Copy out, precisely as given, the lines from the line with "(527, 270) = (331, 403): black" to the end of the entries that follow.
:: Source records
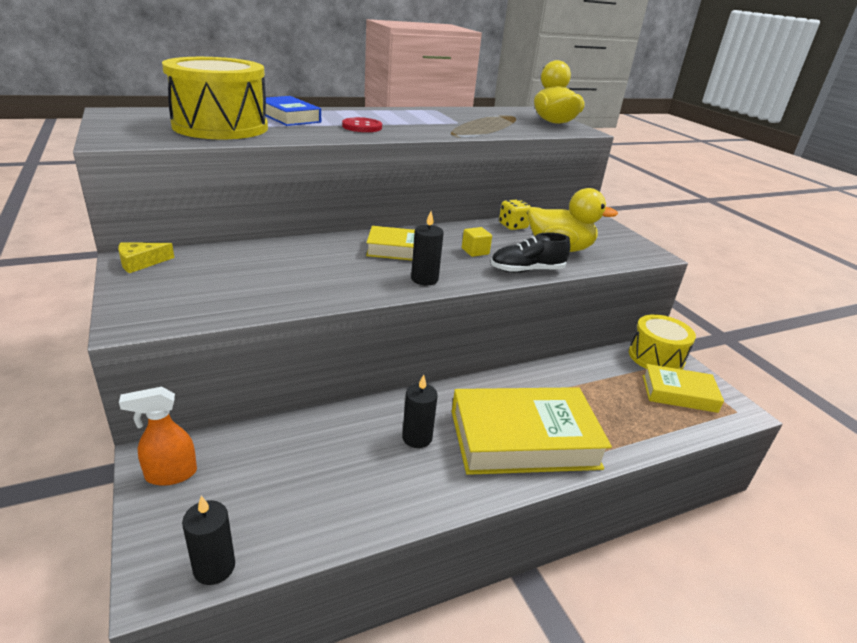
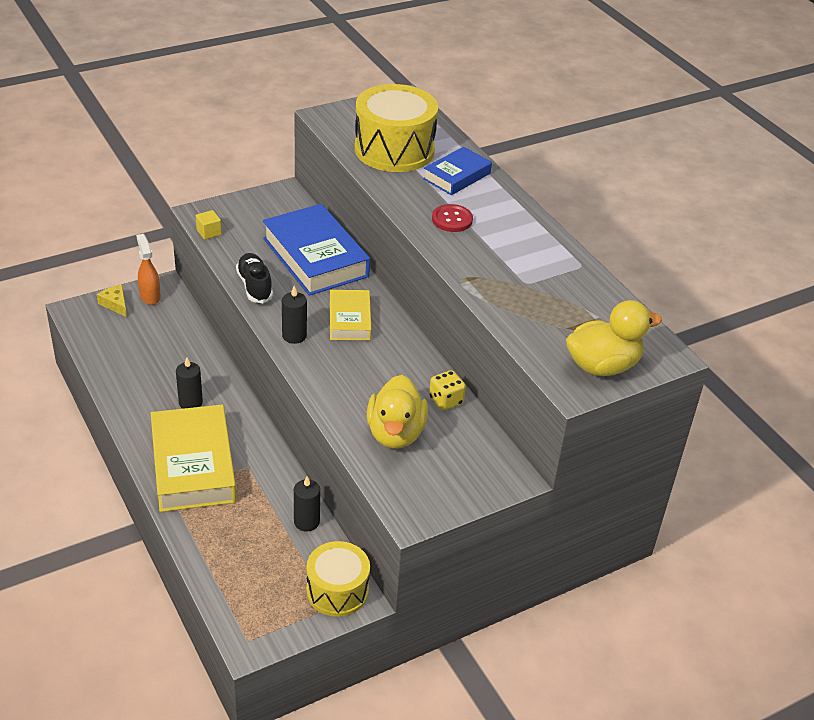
camera: 85 degrees right, 10 degrees up
(141, 263) = (281, 197): yellow cheese -> yellow cheese (115, 304)
(214, 567) = (81, 328): black candle -> black candle (306, 522)
(284, 255) = (315, 257): none -> blue book
(475, 251) = (364, 368): yellow cube -> yellow cube (209, 232)
(527, 270) = (331, 403): black shoe -> black shoe (255, 286)
(679, 393) = (272, 595): yellow book -> none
::::
# [Response to the task]
(527, 270) = (331, 403): black shoe -> black shoe (255, 286)
(679, 393) = (272, 595): yellow book -> none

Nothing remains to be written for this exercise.